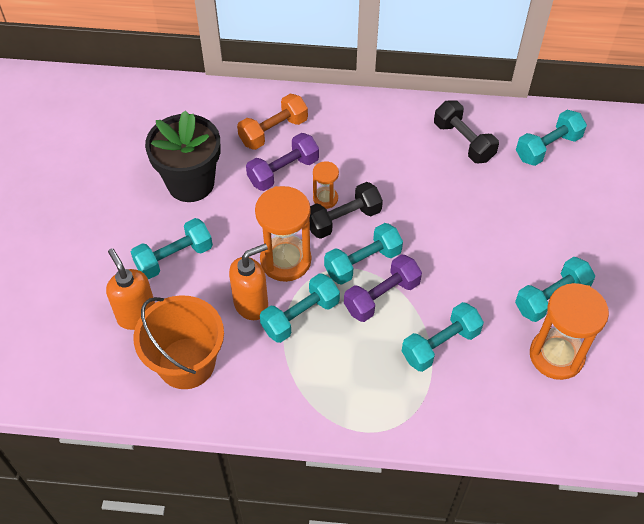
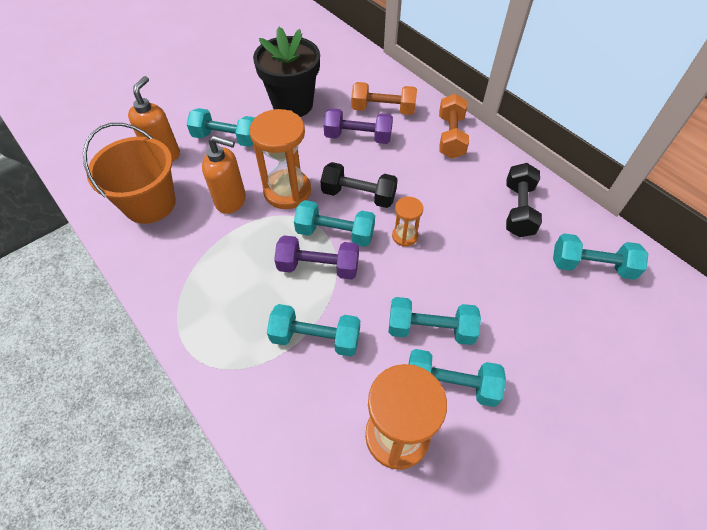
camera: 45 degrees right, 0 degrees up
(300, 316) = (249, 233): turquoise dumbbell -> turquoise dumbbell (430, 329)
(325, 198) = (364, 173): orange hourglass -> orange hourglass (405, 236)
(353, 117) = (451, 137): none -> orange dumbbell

----------------------------------------

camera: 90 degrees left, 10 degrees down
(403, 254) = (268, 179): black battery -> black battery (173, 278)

----------------------------------------

- **WORK ORDER**
Copy the lines above exactly, beginning at the line that has "camera: 45 degrees right, 0 degrees up" and stopping after the line that has "(353, 117) = (451, 137): none", and omit the rest.

- **RESULT FOR THIS TASK**
camera: 45 degrees right, 0 degrees up
(300, 316) = (249, 233): turquoise dumbbell -> turquoise dumbbell (430, 329)
(325, 198) = (364, 173): orange hourglass -> orange hourglass (405, 236)
(353, 117) = (451, 137): none -> orange dumbbell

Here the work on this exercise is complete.